TASK ITEM
From the first line to the last, repeat the data exactly and drop the pictures.

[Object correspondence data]
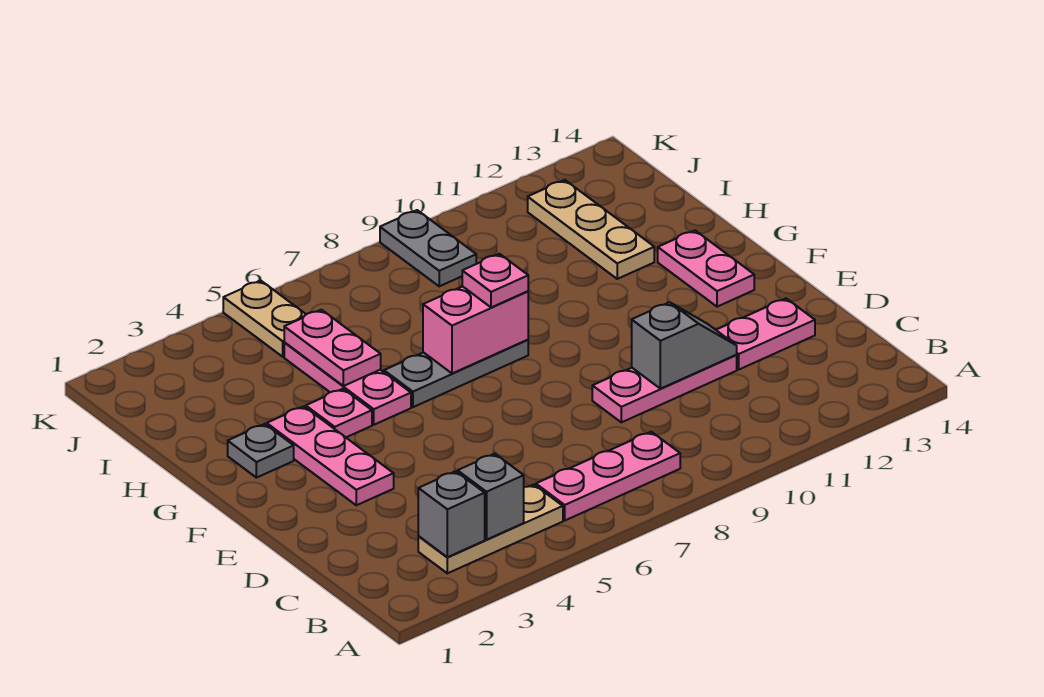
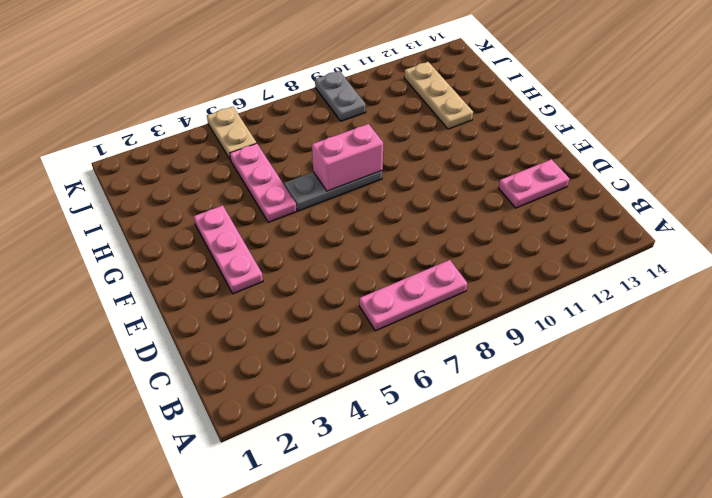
none -> tan plate B3:B5 level 1
none -> pink plate D9:D11 level 1
none -> pink plate F13:G13 level 1

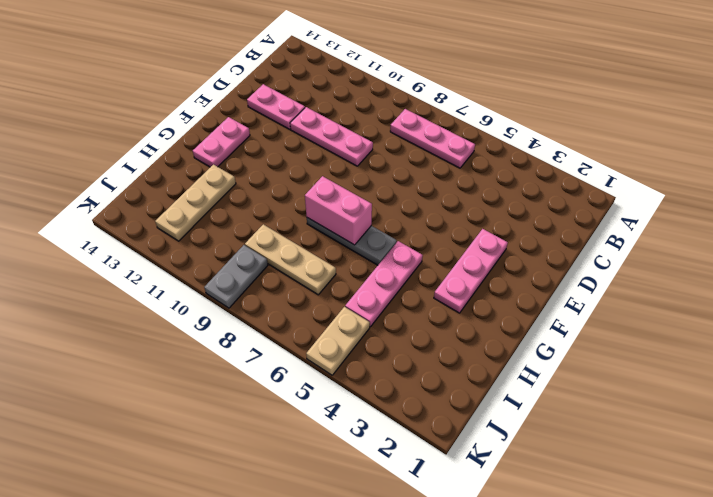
tan plate I7:I9 level 1 -> tan plate B3:B5 level 1
none -> grey plate G2 level 1
none -> pink plate G4 level 1
none -> grey brick B3 level 2

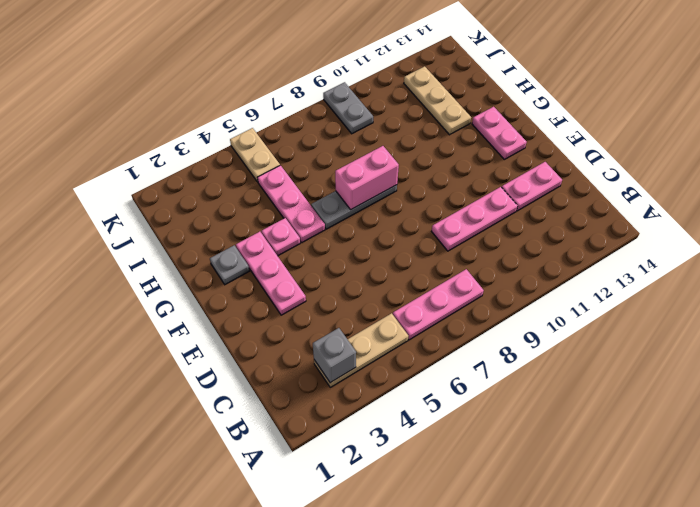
none -> grey brick B4 level 2
none -> grey slope D10:D11 level 2 top 10
none -> pink plate H5:I5 level 2

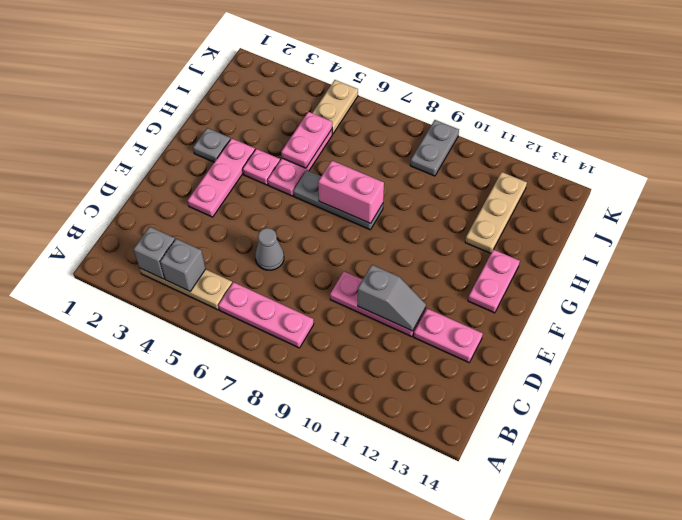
grey cone D6 level 1 -> none
none -> pink plate G8 level 3

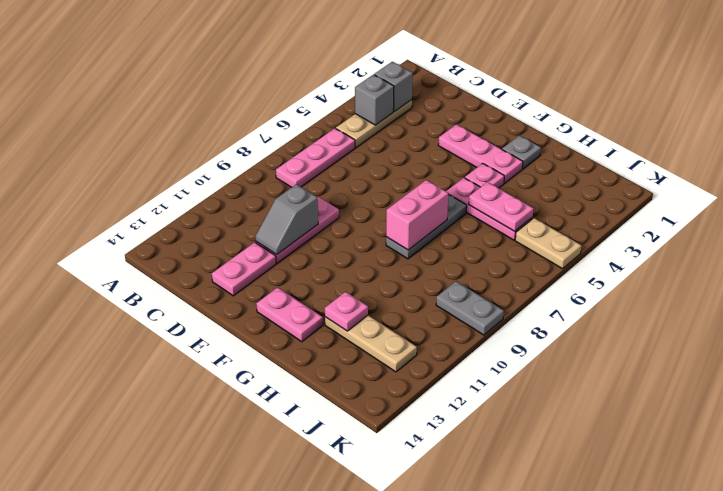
pink plate H12 level 2 -> pink plate G8 level 3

EXERCISE OUTPUT
none -> tan plate B3:B5 level 1
none -> pink plate D9:D11 level 1
none -> pink plate F13:G13 level 1

tan plate I7:I9 level 1 -> tan plate B3:B5 level 1
none -> grey plate G2 level 1
none -> pink plate G4 level 1
none -> grey brick B3 level 2

none -> grey brick B4 level 2
none -> grey slope D10:D11 level 2 top 10
none -> pink plate H5:I5 level 2

grey cone D6 level 1 -> none
none -> pink plate G8 level 3

pink plate H12 level 2 -> pink plate G8 level 3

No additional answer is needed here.